§ **WORK REQUIRED**
Wherever the word "rolling" shows up in the data, report the line it sits in.

§ **DATA**
══════════════════════════════
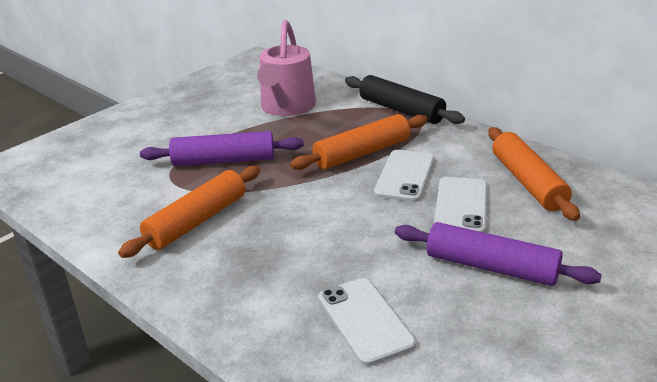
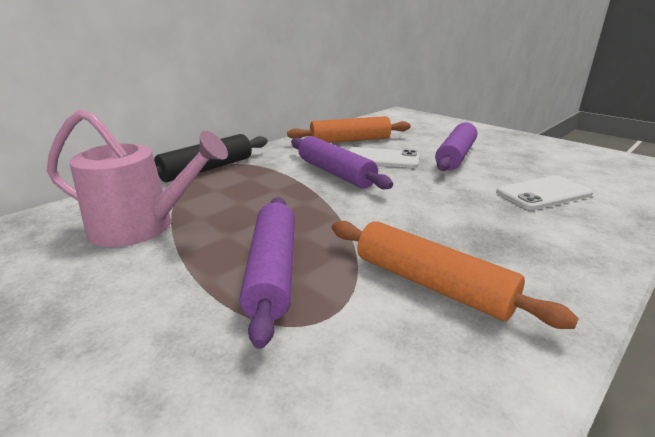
camera: 90 degrees left, 5 degrees down
(362, 153) = (287, 187): orange rolling pin -> none
(405, 176) = (335, 173): white phone -> purple rolling pin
══════════════════════════════
§ **COMPLETED EXERCISE**
(362, 153) = (287, 187): orange rolling pin -> none
(405, 176) = (335, 173): white phone -> purple rolling pin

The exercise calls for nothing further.